» **What this task involves**
Could you copy each line of the listing below that has the word "black"?

--*--

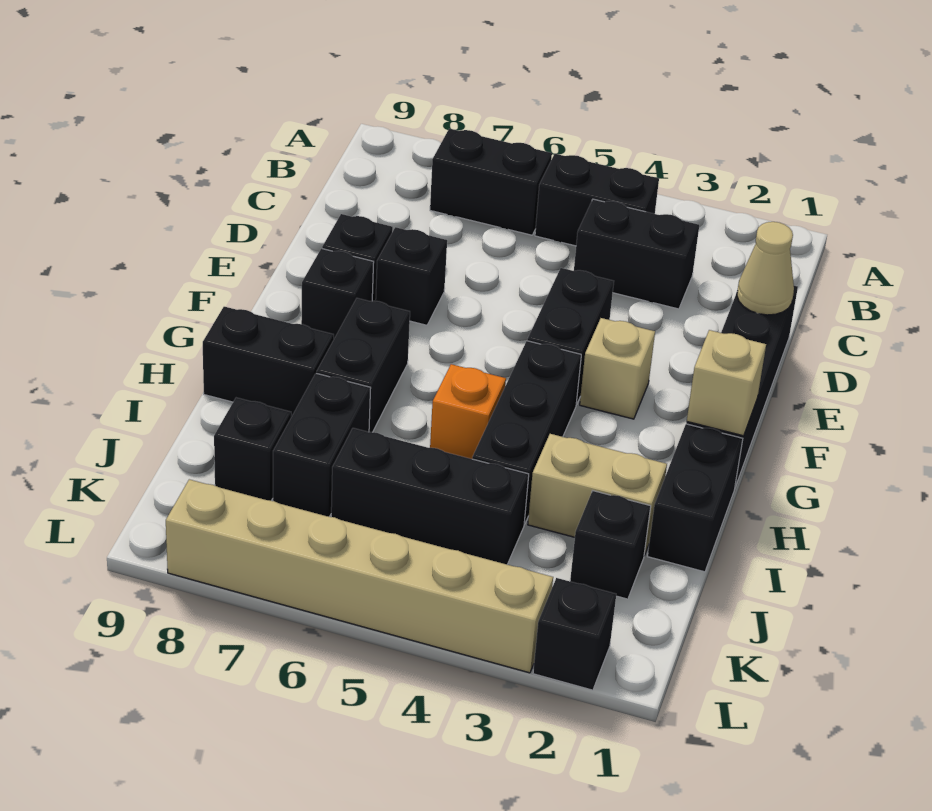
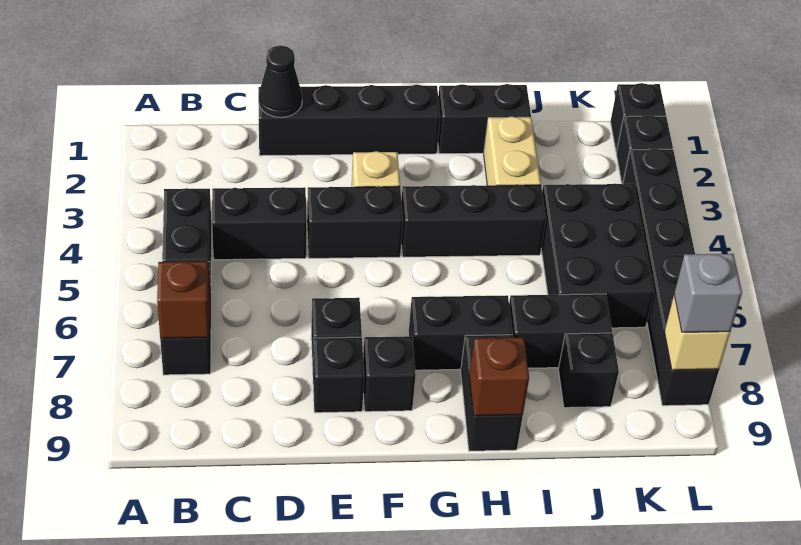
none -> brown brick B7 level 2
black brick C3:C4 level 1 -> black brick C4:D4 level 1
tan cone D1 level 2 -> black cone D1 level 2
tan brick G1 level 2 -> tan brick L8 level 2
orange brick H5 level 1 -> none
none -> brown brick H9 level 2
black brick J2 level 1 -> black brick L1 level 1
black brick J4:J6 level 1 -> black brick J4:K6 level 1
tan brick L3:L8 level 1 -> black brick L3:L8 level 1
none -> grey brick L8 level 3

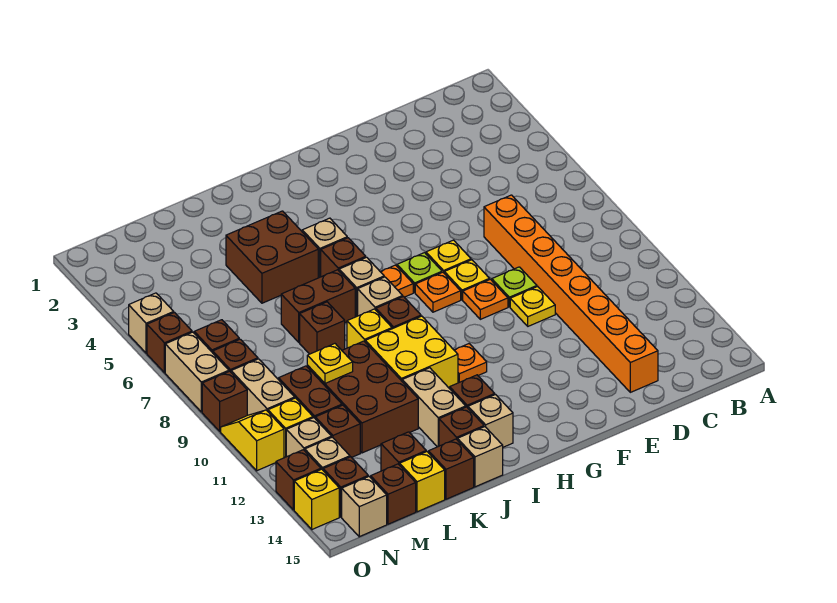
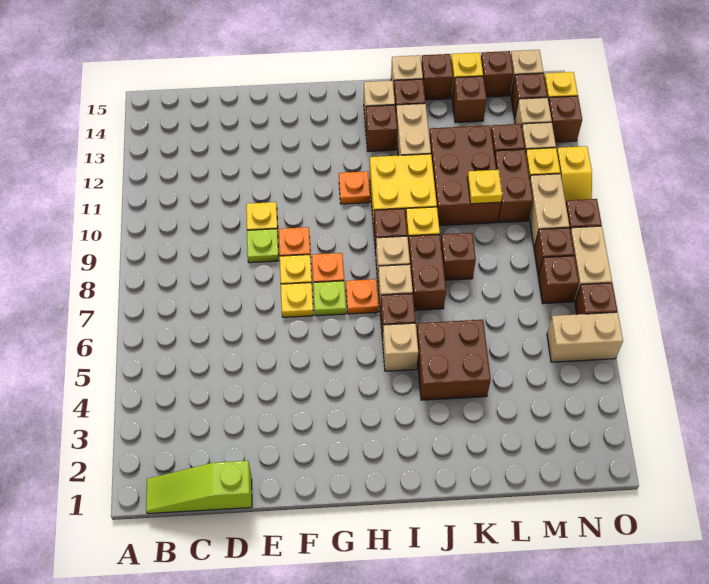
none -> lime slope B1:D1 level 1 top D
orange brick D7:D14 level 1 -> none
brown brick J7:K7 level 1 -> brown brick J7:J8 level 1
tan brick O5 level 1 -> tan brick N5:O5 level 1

--*--

» **Task output**
black brick C3:C4 level 1 -> black brick C4:D4 level 1
tan cone D1 level 2 -> black cone D1 level 2
black brick J2 level 1 -> black brick L1 level 1
black brick J4:J6 level 1 -> black brick J4:K6 level 1
tan brick L3:L8 level 1 -> black brick L3:L8 level 1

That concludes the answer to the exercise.